Pull out every line from the entries below that contains the string "none". Case counts.

Stored records
━━━━━━━━━━━━━━━━━━━━

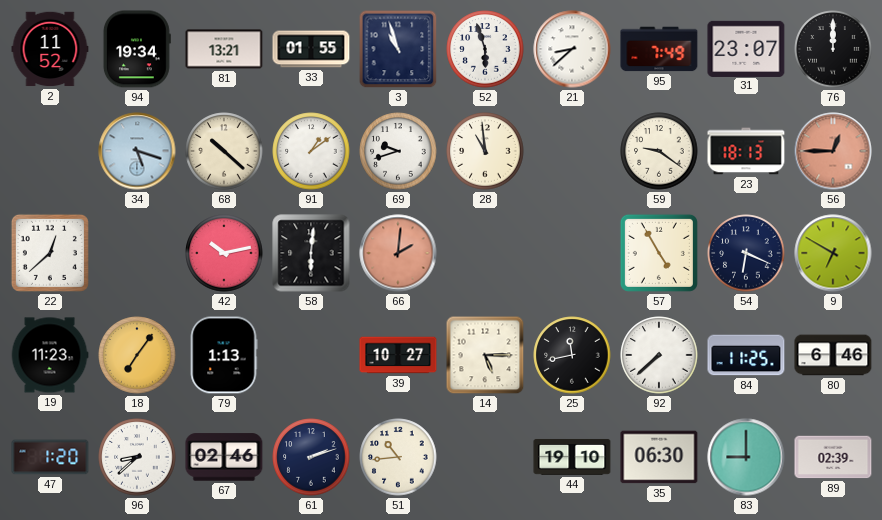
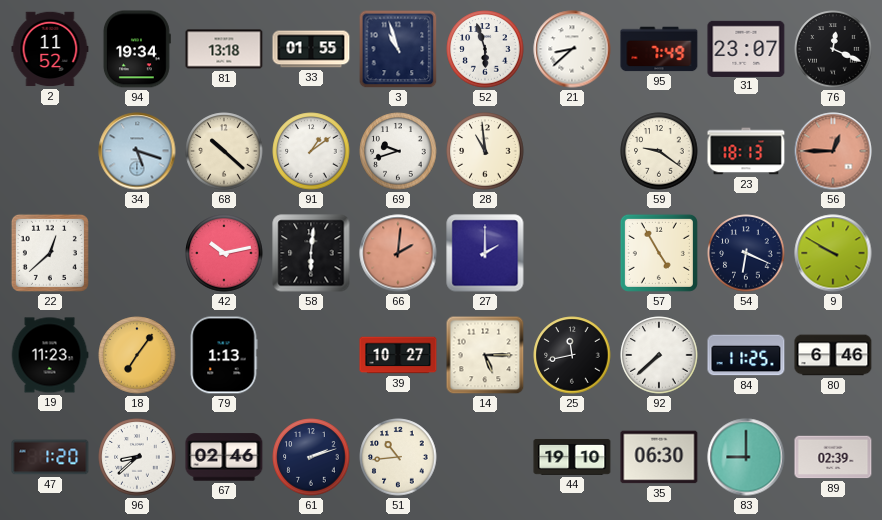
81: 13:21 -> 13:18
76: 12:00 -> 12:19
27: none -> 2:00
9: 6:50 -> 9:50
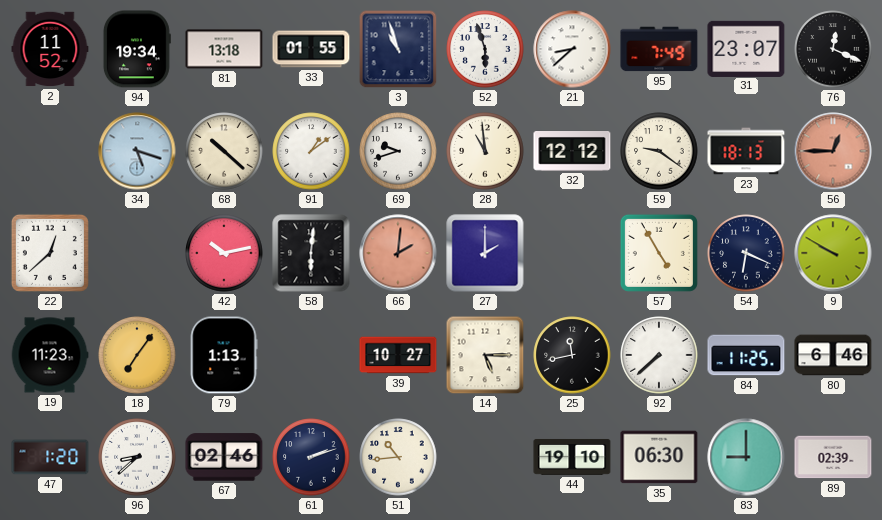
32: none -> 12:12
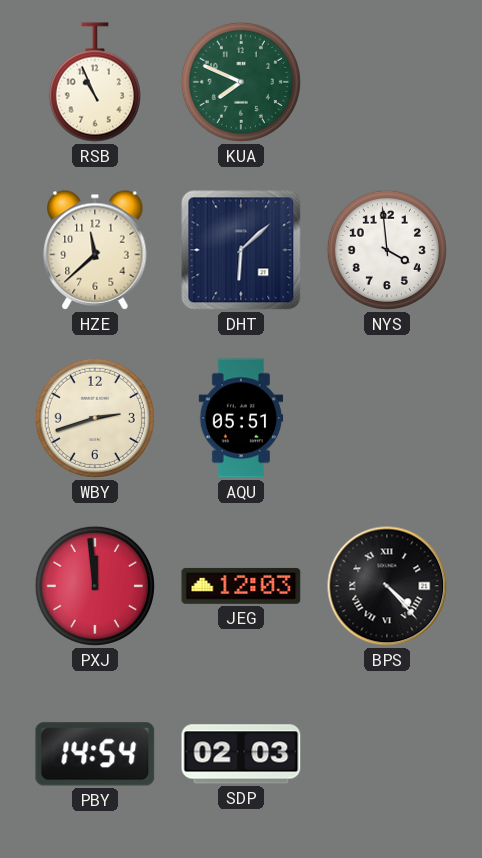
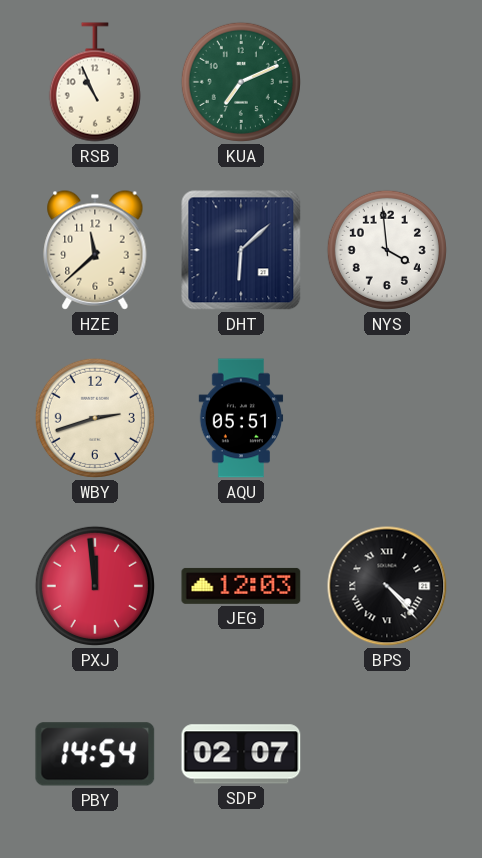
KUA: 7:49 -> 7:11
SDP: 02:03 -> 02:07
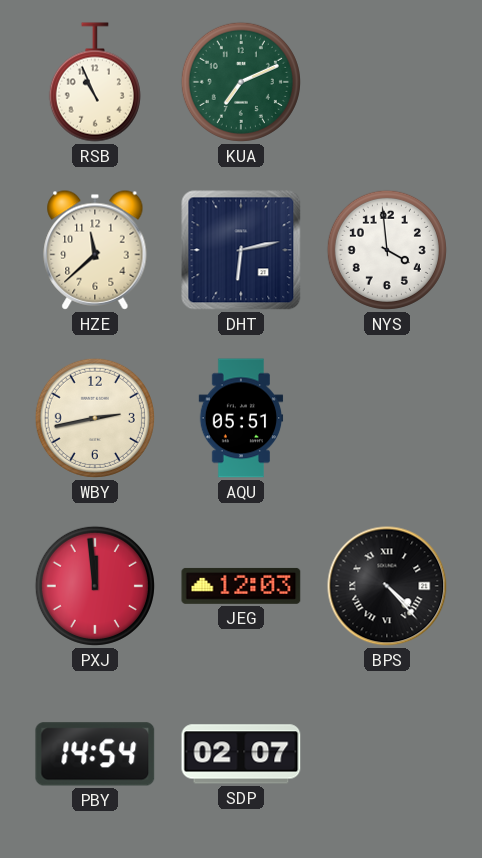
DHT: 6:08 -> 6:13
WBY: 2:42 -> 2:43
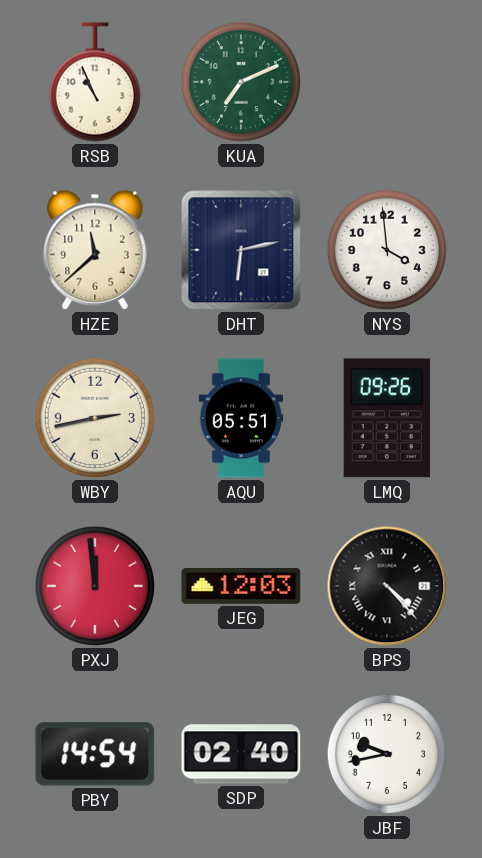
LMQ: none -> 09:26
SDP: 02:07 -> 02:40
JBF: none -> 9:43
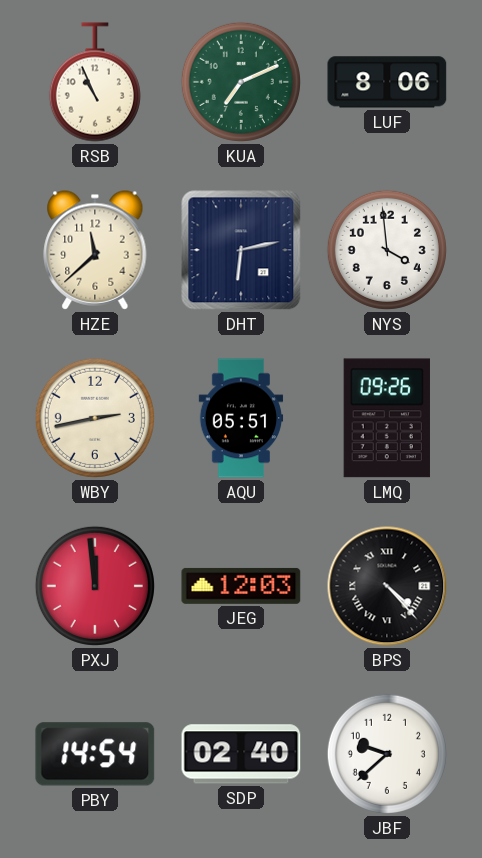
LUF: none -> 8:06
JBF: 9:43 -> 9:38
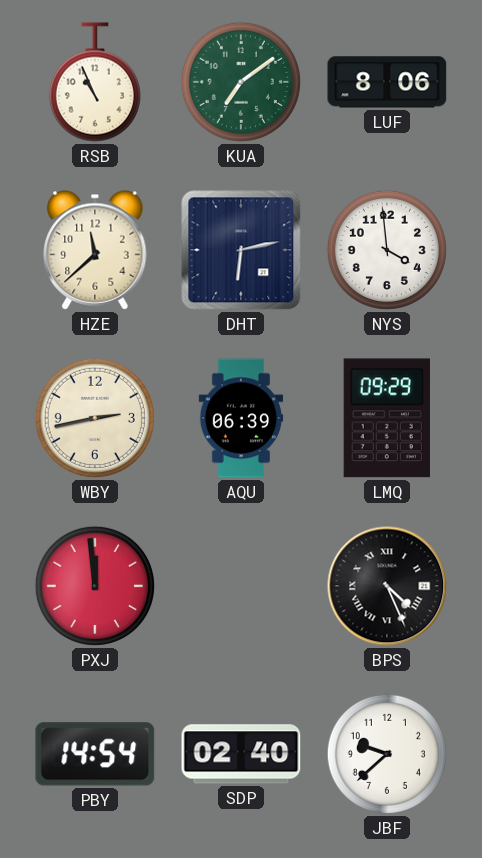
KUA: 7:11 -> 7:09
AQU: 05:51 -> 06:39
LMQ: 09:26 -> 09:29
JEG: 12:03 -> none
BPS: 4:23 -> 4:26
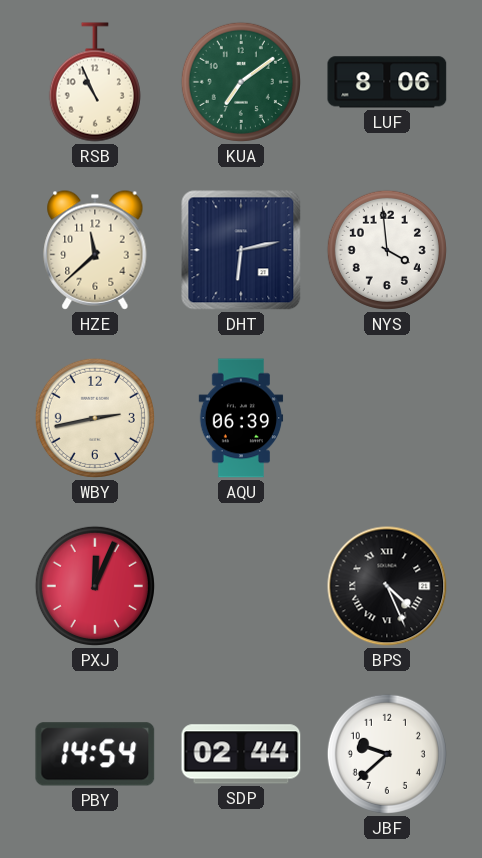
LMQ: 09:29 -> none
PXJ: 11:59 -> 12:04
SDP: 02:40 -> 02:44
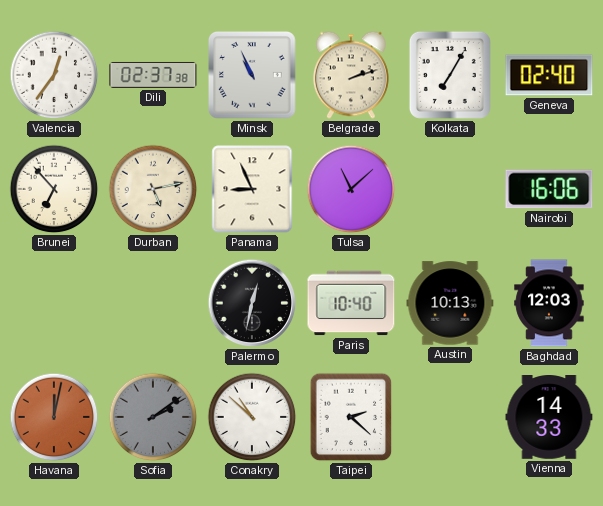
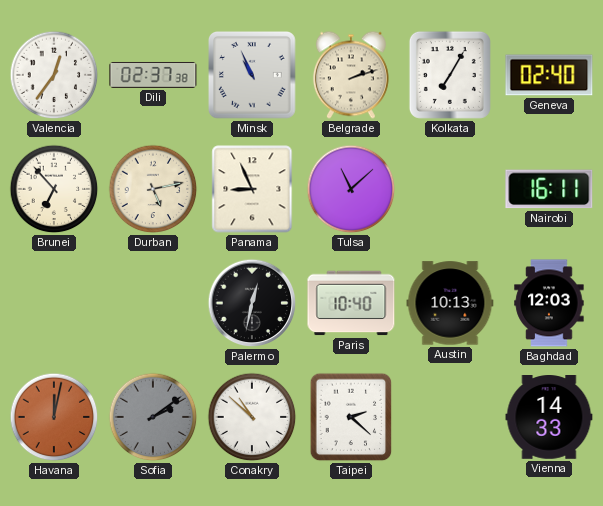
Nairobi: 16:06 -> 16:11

━━━━━━━━━━━━━━━━━━━━

(Response to the exercise)
27: none -> 2:00
32: none -> 12:12
LMQ: none -> 09:26
JBF: none -> 9:43
LUF: none -> 8:06
JEG: 12:03 -> none
LMQ: 09:29 -> none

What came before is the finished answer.